Information shown
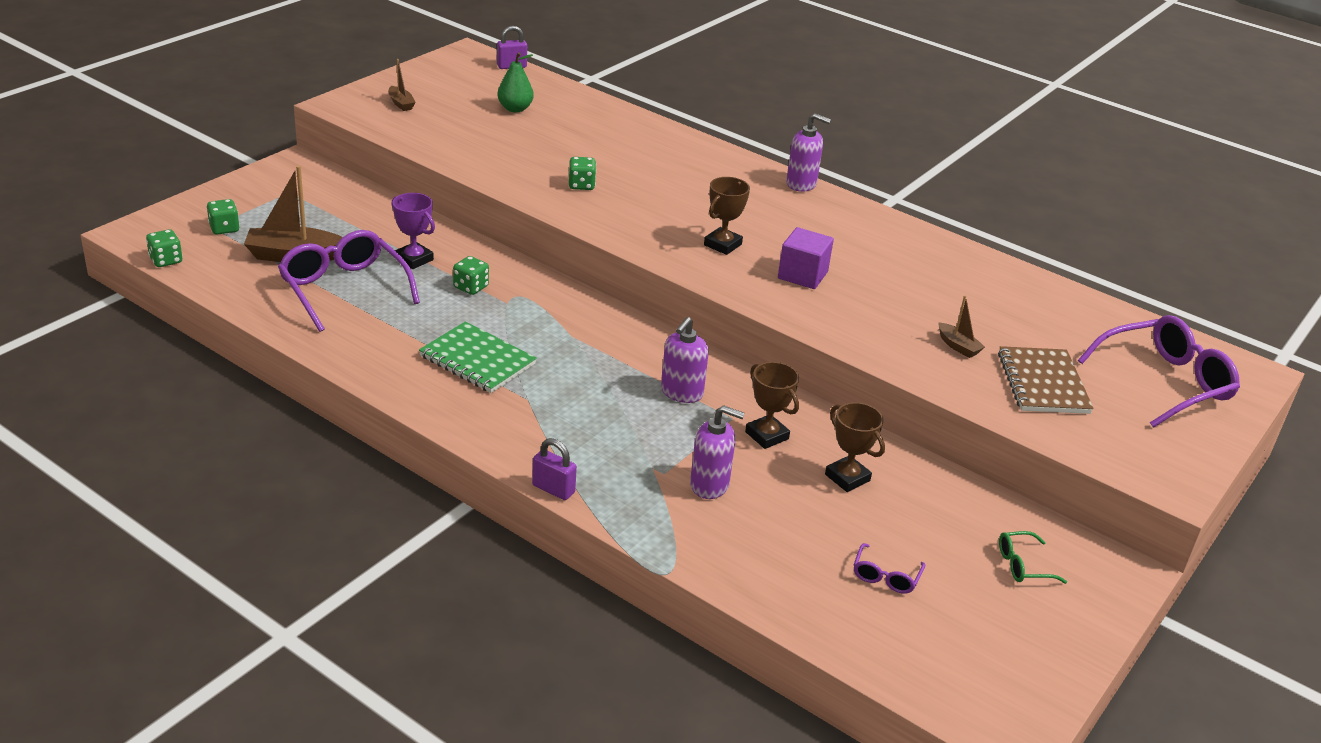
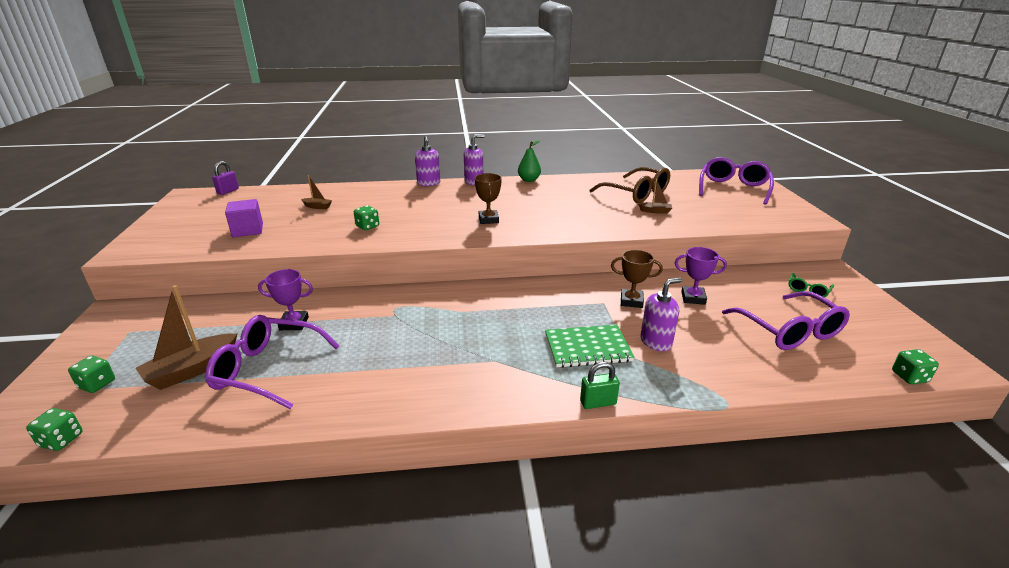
camera: 40 degrees left, 5 degrees down
(401, 104) = (176, 234): brown boat -> brown boat (317, 207)
(471, 287) = (358, 319): green dice -> green dice (909, 377)
(477, 360) = (429, 358): green notebook -> green notebook (587, 348)
(515, 109) = (263, 208): green pear -> green pear (529, 180)
(553, 489) = (598, 402): purple padlock -> green padlock
(681, 392) = (562, 306): purple soap dispenser -> purple soap dispenser (429, 183)
(802, 275) = (546, 215): purple cube -> purple cube (248, 230)
(847, 478) = (693, 298): brown trophy -> purple trophy
(885, 577) = (789, 331): purple glasses -> purple glasses, size x2.18
(989, 311) = (636, 194): none -> brown glasses
(1042, 383) = (706, 209): brown notebook -> none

Required action
The output consists solely of the lines from the line that contains "(802, 275) = (546, 215): purple" through the final line of the data.

Response below
(802, 275) = (546, 215): purple cube -> purple cube (248, 230)
(847, 478) = (693, 298): brown trophy -> purple trophy
(885, 577) = (789, 331): purple glasses -> purple glasses, size x2.18
(989, 311) = (636, 194): none -> brown glasses
(1042, 383) = (706, 209): brown notebook -> none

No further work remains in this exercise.